Work request
All pictures must be left out as you transcribe the lines from the first line of the data to the line containing "(203, 232) = (249, 331): white", both included.

"""

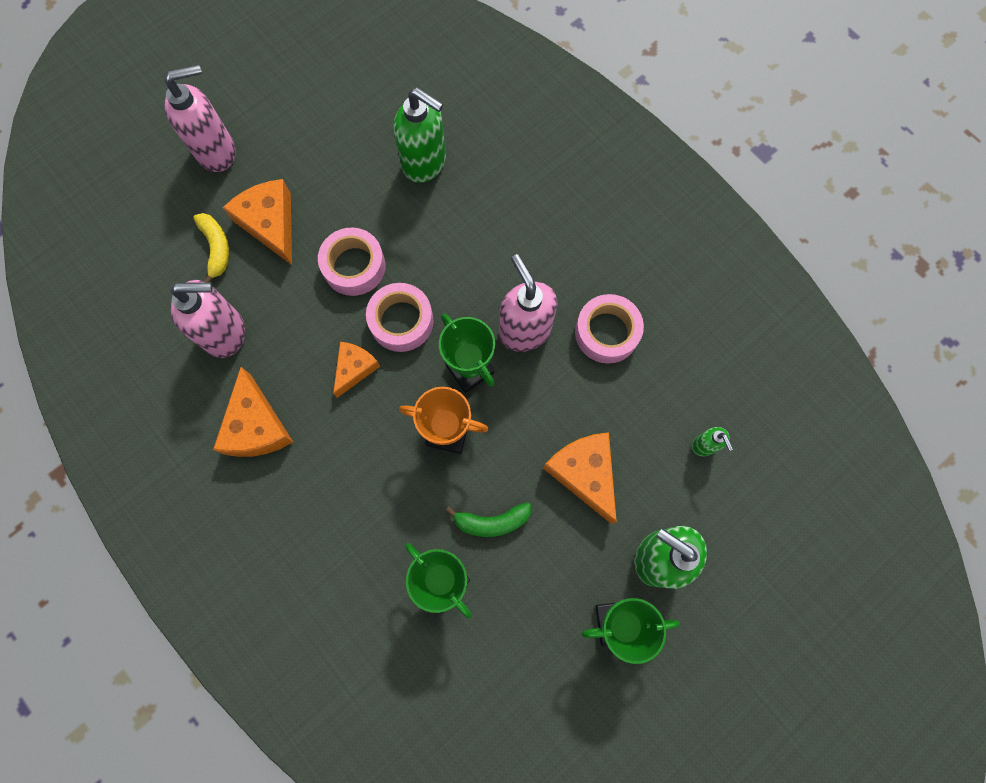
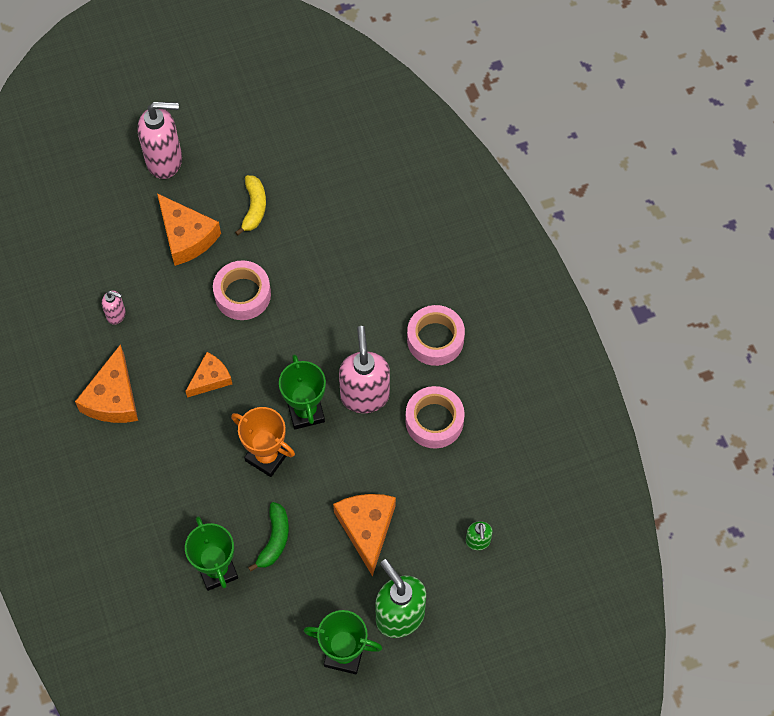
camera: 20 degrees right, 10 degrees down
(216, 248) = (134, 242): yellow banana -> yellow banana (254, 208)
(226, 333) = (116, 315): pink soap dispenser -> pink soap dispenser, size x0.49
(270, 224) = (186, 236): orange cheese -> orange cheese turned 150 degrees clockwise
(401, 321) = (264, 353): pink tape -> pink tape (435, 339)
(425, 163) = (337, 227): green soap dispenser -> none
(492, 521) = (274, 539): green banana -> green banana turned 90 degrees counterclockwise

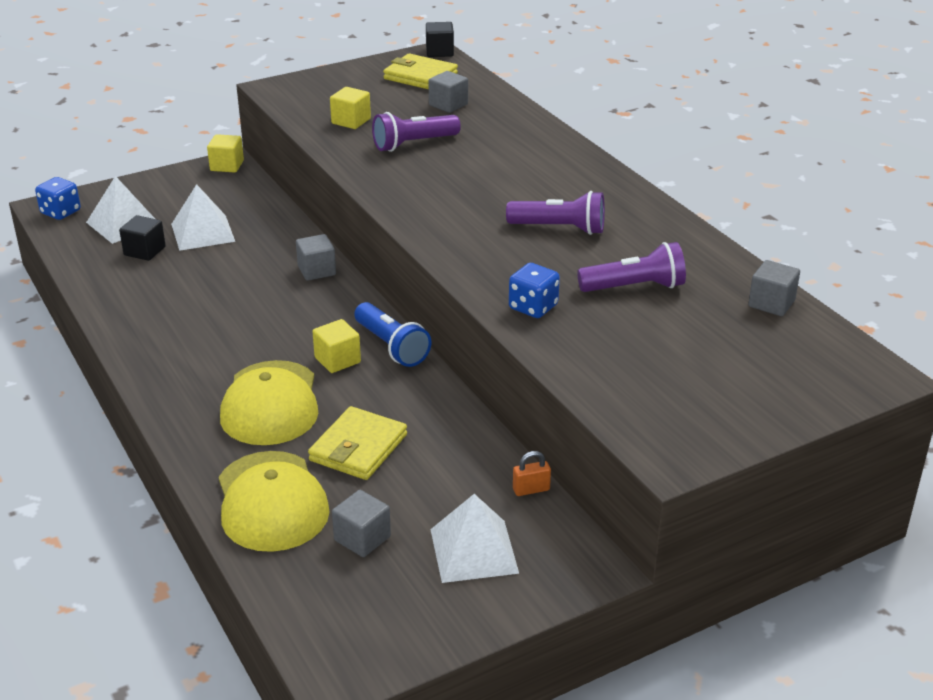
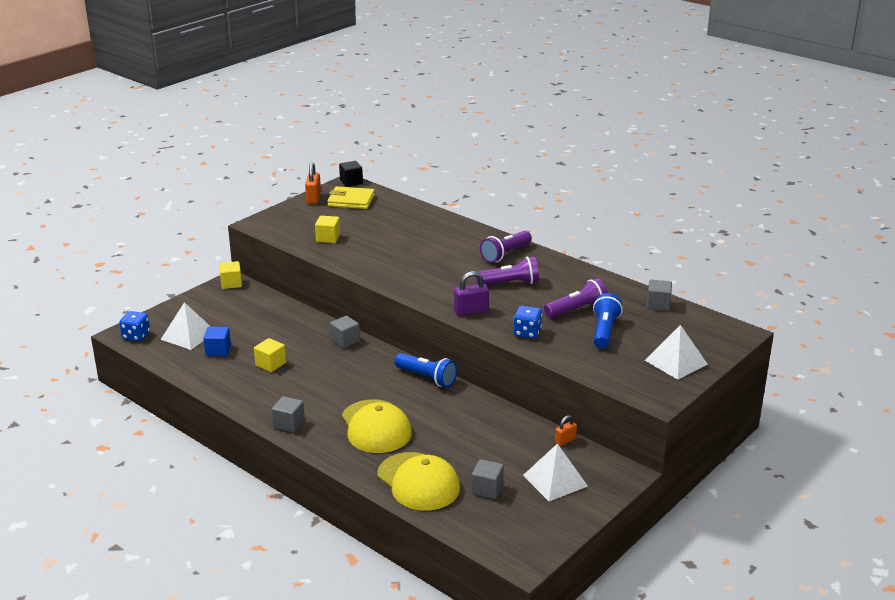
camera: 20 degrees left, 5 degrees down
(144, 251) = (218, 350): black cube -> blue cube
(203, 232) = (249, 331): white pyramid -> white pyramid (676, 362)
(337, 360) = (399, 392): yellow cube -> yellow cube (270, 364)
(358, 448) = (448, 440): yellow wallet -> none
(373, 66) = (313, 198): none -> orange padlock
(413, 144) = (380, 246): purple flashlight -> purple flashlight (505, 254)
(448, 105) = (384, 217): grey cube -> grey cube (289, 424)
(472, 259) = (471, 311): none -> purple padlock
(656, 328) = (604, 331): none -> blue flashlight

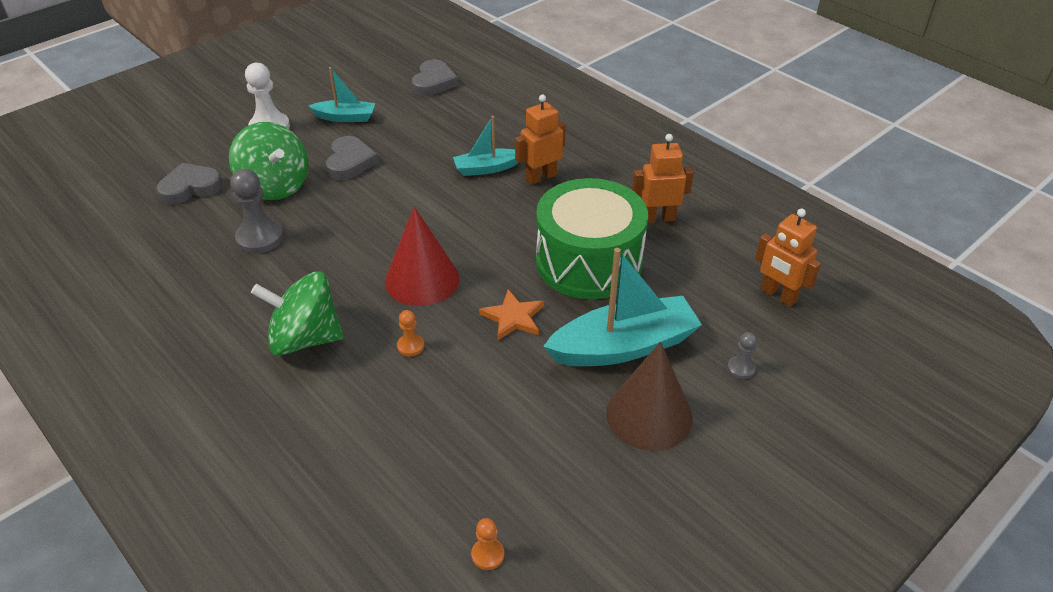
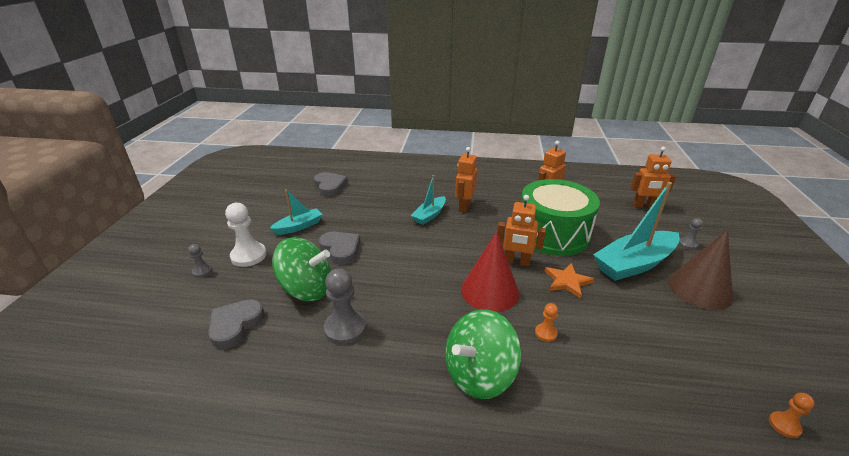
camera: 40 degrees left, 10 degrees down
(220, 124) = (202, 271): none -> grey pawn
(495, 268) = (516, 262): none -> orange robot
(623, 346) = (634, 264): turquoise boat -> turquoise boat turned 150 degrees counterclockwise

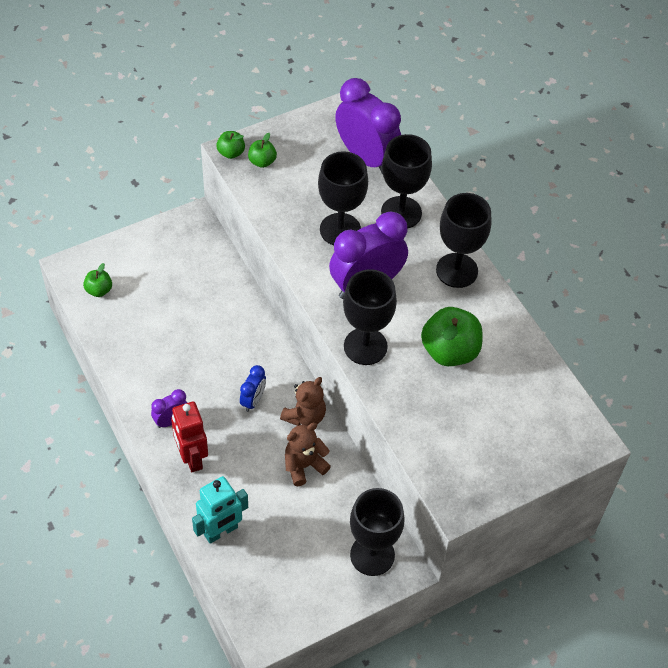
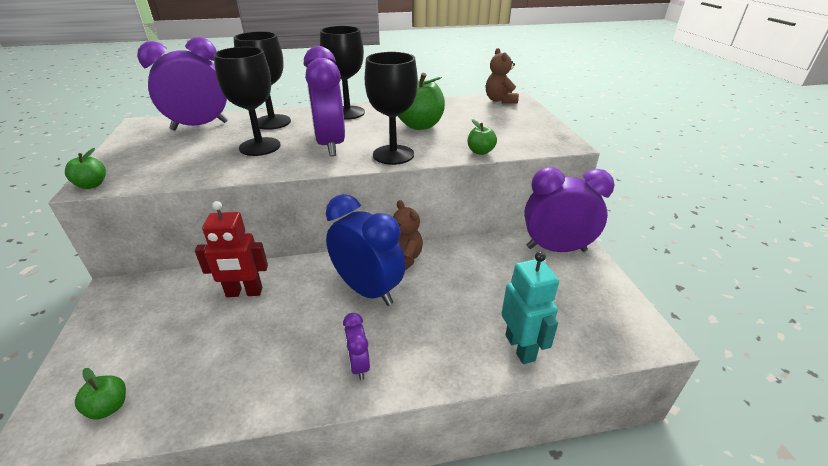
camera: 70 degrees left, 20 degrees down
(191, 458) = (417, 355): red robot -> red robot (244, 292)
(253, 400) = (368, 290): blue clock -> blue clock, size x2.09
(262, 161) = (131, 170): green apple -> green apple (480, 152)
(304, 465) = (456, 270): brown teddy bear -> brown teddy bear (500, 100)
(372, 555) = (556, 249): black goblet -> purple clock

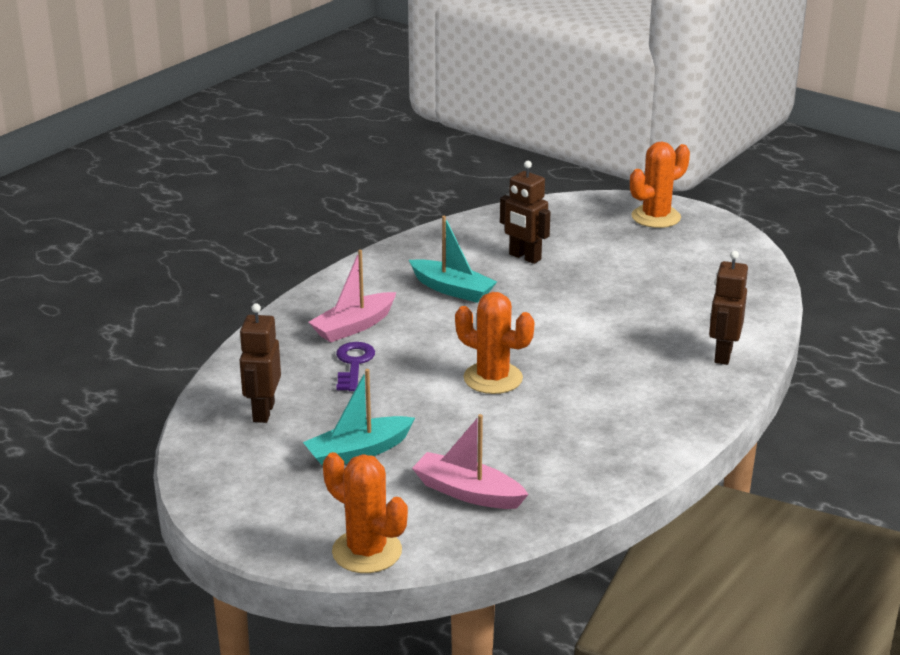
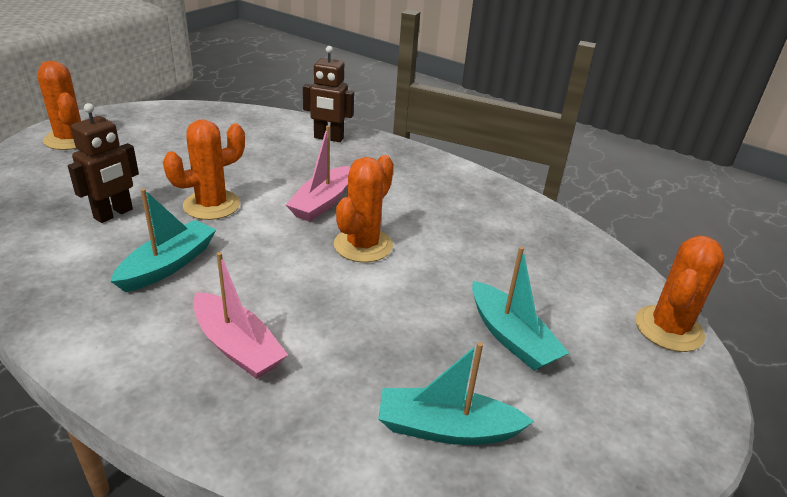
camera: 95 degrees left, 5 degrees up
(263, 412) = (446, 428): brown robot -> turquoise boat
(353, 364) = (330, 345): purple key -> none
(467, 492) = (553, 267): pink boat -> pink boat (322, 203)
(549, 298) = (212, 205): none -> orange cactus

"""

Answer section
camera: 20 degrees right, 10 degrees down
(216, 248) = (134, 242): yellow banana -> yellow banana (254, 208)
(226, 333) = (116, 315): pink soap dispenser -> pink soap dispenser, size x0.49
(270, 224) = (186, 236): orange cheese -> orange cheese turned 150 degrees clockwise
(401, 321) = (264, 353): pink tape -> pink tape (435, 339)
(425, 163) = (337, 227): green soap dispenser -> none
(492, 521) = (274, 539): green banana -> green banana turned 90 degrees counterclockwise

camera: 20 degrees left, 5 degrees down
(144, 251) = (218, 350): black cube -> blue cube
(203, 232) = (249, 331): white pyramid -> white pyramid (676, 362)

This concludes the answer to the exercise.